┌─ DATA SHOWN
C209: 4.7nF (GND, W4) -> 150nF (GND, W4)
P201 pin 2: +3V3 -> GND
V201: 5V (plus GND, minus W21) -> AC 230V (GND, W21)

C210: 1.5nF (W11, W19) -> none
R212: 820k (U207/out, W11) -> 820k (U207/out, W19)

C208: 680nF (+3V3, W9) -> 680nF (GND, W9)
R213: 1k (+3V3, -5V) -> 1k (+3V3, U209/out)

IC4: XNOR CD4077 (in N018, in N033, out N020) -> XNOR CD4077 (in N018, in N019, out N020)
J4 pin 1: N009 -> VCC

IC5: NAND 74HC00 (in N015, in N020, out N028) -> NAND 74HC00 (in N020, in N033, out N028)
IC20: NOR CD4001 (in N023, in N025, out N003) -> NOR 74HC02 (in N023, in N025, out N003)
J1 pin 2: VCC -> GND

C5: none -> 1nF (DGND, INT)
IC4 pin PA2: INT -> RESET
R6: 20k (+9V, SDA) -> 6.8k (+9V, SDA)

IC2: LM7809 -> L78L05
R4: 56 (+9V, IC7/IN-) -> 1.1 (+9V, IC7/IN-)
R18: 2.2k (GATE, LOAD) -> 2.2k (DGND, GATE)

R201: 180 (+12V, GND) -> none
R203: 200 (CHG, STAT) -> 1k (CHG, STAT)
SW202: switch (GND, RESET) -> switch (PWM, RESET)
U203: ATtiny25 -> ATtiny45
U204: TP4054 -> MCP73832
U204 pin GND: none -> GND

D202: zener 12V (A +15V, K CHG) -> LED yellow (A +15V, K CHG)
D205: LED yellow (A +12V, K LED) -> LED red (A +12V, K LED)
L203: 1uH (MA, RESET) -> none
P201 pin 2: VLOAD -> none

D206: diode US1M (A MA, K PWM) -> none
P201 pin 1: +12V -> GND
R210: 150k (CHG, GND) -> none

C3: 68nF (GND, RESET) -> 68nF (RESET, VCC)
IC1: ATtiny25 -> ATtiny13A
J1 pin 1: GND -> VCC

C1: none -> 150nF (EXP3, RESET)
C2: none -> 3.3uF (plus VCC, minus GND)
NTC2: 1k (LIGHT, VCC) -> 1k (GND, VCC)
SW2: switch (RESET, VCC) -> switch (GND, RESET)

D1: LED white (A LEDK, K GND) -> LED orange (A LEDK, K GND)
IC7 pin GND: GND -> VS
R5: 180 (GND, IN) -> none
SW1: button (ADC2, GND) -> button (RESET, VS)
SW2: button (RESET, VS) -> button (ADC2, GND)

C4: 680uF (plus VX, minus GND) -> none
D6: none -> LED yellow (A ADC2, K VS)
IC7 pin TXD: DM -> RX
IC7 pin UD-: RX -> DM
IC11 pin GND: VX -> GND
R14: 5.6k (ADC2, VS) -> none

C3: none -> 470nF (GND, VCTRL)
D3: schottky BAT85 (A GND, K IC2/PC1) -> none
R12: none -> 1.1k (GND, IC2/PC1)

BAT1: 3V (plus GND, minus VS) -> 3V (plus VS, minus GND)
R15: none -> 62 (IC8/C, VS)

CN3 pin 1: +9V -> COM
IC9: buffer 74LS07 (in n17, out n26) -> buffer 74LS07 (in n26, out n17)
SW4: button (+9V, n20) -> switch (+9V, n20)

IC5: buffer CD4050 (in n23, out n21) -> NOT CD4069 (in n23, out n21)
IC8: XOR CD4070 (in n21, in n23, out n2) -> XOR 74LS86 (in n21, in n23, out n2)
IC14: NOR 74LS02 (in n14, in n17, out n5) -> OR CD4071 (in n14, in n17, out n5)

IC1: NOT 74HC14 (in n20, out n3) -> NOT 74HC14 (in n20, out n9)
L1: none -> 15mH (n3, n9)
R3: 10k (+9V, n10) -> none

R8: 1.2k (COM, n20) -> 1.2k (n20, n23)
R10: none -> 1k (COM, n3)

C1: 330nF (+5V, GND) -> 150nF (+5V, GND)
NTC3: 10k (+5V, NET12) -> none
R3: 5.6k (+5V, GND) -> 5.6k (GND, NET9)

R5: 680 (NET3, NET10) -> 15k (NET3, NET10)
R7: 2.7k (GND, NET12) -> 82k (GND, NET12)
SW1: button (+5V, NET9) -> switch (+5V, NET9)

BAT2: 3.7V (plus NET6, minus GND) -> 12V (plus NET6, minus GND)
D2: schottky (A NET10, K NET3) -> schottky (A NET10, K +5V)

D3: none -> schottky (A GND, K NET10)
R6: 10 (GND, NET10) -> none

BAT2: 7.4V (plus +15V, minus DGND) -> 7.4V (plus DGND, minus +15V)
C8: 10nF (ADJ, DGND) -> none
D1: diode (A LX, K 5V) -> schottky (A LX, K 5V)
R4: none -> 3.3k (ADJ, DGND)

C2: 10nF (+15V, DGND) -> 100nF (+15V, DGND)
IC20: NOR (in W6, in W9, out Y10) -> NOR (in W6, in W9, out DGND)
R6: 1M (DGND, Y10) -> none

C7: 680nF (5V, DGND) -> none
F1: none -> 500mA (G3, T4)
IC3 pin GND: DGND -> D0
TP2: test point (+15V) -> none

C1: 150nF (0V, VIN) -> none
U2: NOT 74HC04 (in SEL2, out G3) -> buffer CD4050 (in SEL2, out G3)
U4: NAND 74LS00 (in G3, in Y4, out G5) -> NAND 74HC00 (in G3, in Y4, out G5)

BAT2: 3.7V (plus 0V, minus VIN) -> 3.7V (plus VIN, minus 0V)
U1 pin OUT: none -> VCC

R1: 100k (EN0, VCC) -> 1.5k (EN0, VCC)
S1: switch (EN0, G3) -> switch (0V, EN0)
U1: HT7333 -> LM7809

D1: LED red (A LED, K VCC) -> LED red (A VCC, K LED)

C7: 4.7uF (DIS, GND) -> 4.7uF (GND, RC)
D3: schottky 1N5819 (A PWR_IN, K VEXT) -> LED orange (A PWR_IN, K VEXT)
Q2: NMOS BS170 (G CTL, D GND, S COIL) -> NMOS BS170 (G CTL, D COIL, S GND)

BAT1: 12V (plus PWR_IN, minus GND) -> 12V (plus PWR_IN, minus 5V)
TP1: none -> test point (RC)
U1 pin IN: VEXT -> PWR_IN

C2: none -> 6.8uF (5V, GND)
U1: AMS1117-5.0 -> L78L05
└─
## INSTRUCTIONS TO FOLLOW
Find the lines in the records above that hold the word "RESET", and give only how many there are.

## FINISHED TASK
8